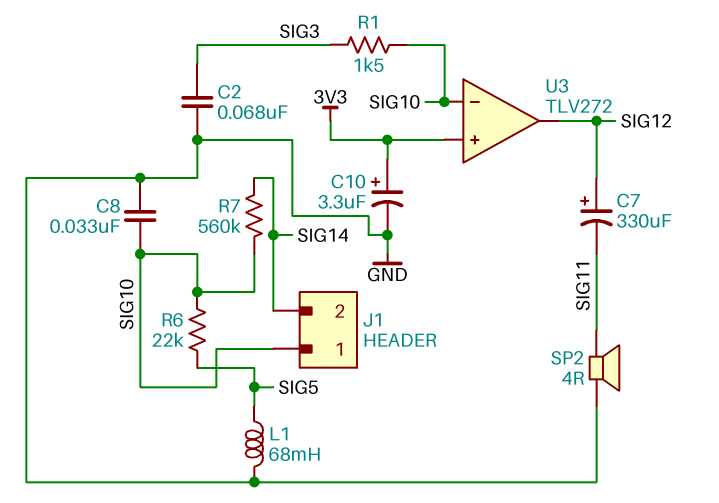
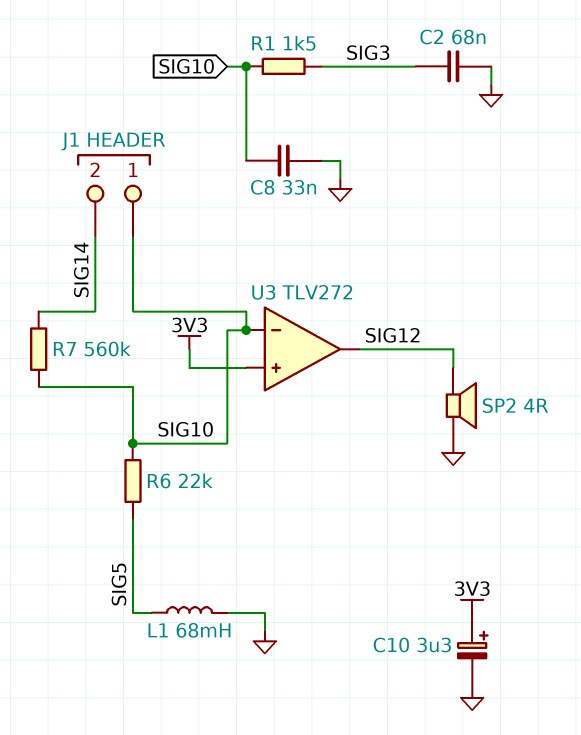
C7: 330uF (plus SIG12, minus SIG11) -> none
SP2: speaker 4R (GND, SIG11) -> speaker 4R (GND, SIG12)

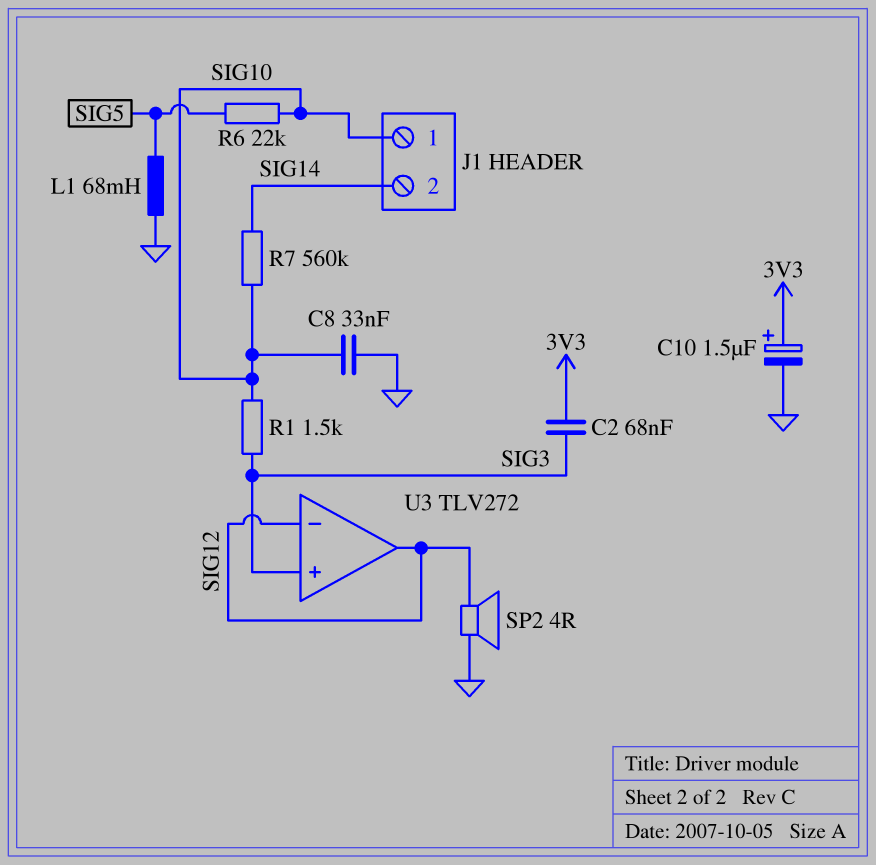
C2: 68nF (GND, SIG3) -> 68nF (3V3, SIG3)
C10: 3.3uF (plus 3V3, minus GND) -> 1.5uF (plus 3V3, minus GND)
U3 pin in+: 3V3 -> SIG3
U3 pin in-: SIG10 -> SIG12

*****

## How to complete this task
Please output the full listing above exactly, minus any pictures.

## Exercise answer
C7: 330uF (plus SIG12, minus SIG11) -> none
SP2: speaker 4R (GND, SIG11) -> speaker 4R (GND, SIG12)

C2: 68nF (GND, SIG3) -> 68nF (3V3, SIG3)
C10: 3.3uF (plus 3V3, minus GND) -> 1.5uF (plus 3V3, minus GND)
U3 pin in+: 3V3 -> SIG3
U3 pin in-: SIG10 -> SIG12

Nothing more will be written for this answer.